Version comparison data
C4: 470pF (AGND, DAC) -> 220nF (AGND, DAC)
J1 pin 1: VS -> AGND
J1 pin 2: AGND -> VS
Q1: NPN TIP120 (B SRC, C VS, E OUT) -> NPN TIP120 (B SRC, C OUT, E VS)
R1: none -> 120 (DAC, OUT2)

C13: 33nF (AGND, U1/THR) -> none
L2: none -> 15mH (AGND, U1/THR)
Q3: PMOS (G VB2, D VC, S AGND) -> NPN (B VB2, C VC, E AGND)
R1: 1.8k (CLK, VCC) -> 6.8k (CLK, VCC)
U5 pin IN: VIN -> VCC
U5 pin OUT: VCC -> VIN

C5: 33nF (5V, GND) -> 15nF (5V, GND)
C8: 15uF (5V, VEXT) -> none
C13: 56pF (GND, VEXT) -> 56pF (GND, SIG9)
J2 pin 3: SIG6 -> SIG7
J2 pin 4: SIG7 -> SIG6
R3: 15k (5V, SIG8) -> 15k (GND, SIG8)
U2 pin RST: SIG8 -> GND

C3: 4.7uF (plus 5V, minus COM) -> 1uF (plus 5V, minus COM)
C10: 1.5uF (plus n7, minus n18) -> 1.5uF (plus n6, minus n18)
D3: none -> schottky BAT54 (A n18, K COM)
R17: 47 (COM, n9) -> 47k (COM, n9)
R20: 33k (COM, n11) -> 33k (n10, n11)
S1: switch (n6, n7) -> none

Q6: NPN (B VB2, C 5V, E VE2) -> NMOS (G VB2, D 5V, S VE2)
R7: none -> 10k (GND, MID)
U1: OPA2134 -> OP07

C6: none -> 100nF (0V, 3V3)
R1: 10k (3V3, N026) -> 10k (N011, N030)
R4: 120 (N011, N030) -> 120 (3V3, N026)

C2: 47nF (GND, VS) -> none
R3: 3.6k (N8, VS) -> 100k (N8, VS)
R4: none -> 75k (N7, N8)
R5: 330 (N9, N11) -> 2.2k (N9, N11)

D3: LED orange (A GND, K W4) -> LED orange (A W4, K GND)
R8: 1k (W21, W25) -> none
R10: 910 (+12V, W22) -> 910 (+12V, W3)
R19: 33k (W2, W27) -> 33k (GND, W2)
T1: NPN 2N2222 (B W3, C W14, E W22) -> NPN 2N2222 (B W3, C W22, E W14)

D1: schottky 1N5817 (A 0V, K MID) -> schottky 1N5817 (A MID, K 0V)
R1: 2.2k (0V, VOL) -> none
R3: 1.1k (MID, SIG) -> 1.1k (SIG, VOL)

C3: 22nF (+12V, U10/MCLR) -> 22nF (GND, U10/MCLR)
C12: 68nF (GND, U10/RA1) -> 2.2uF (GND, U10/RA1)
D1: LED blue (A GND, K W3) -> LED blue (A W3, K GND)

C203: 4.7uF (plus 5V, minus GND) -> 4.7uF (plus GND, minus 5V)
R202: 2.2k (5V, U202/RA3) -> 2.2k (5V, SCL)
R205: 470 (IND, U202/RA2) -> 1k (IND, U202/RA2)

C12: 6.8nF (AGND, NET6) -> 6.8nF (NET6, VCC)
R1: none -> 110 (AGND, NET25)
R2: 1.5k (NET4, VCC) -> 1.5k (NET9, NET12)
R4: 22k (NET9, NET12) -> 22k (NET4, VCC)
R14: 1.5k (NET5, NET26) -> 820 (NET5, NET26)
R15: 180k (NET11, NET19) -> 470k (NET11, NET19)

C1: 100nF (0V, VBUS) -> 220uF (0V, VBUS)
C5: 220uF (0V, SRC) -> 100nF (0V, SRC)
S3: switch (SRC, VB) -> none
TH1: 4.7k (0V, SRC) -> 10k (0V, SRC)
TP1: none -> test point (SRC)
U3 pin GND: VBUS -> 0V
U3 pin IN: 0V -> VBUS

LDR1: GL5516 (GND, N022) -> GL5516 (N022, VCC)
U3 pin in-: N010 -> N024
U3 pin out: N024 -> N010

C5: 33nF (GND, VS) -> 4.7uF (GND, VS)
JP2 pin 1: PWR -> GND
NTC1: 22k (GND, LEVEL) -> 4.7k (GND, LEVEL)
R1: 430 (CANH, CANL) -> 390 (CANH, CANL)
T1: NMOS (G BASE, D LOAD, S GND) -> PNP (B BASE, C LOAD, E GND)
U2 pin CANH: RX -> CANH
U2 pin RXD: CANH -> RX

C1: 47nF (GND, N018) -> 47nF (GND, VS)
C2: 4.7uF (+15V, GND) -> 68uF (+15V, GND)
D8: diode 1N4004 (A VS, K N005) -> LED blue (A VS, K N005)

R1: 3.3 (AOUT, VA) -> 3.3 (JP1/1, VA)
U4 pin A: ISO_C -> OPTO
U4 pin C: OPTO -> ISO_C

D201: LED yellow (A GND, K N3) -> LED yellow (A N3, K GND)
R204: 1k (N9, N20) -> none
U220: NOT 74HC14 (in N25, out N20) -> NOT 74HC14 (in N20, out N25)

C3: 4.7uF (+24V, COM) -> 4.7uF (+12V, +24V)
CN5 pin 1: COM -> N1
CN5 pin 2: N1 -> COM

• _Exercise requirements_
Please make an exact copy of the lines above from the line with "D3: none -> schottky BAT54 (A n18, K COM)" through the line with "JP2 pin 1: PWR -> GND", both ends included.

• _Exercise output_
D3: none -> schottky BAT54 (A n18, K COM)
R17: 47 (COM, n9) -> 47k (COM, n9)
R20: 33k (COM, n11) -> 33k (n10, n11)
S1: switch (n6, n7) -> none

Q6: NPN (B VB2, C 5V, E VE2) -> NMOS (G VB2, D 5V, S VE2)
R7: none -> 10k (GND, MID)
U1: OPA2134 -> OP07

C6: none -> 100nF (0V, 3V3)
R1: 10k (3V3, N026) -> 10k (N011, N030)
R4: 120 (N011, N030) -> 120 (3V3, N026)

C2: 47nF (GND, VS) -> none
R3: 3.6k (N8, VS) -> 100k (N8, VS)
R4: none -> 75k (N7, N8)
R5: 330 (N9, N11) -> 2.2k (N9, N11)

D3: LED orange (A GND, K W4) -> LED orange (A W4, K GND)
R8: 1k (W21, W25) -> none
R10: 910 (+12V, W22) -> 910 (+12V, W3)
R19: 33k (W2, W27) -> 33k (GND, W2)
T1: NPN 2N2222 (B W3, C W14, E W22) -> NPN 2N2222 (B W3, C W22, E W14)

D1: schottky 1N5817 (A 0V, K MID) -> schottky 1N5817 (A MID, K 0V)
R1: 2.2k (0V, VOL) -> none
R3: 1.1k (MID, SIG) -> 1.1k (SIG, VOL)

C3: 22nF (+12V, U10/MCLR) -> 22nF (GND, U10/MCLR)
C12: 68nF (GND, U10/RA1) -> 2.2uF (GND, U10/RA1)
D1: LED blue (A GND, K W3) -> LED blue (A W3, K GND)

C203: 4.7uF (plus 5V, minus GND) -> 4.7uF (plus GND, minus 5V)
R202: 2.2k (5V, U202/RA3) -> 2.2k (5V, SCL)
R205: 470 (IND, U202/RA2) -> 1k (IND, U202/RA2)

C12: 6.8nF (AGND, NET6) -> 6.8nF (NET6, VCC)
R1: none -> 110 (AGND, NET25)
R2: 1.5k (NET4, VCC) -> 1.5k (NET9, NET12)
R4: 22k (NET9, NET12) -> 22k (NET4, VCC)
R14: 1.5k (NET5, NET26) -> 820 (NET5, NET26)
R15: 180k (NET11, NET19) -> 470k (NET11, NET19)

C1: 100nF (0V, VBUS) -> 220uF (0V, VBUS)
C5: 220uF (0V, SRC) -> 100nF (0V, SRC)
S3: switch (SRC, VB) -> none
TH1: 4.7k (0V, SRC) -> 10k (0V, SRC)
TP1: none -> test point (SRC)
U3 pin GND: VBUS -> 0V
U3 pin IN: 0V -> VBUS

LDR1: GL5516 (GND, N022) -> GL5516 (N022, VCC)
U3 pin in-: N010 -> N024
U3 pin out: N024 -> N010

C5: 33nF (GND, VS) -> 4.7uF (GND, VS)
JP2 pin 1: PWR -> GND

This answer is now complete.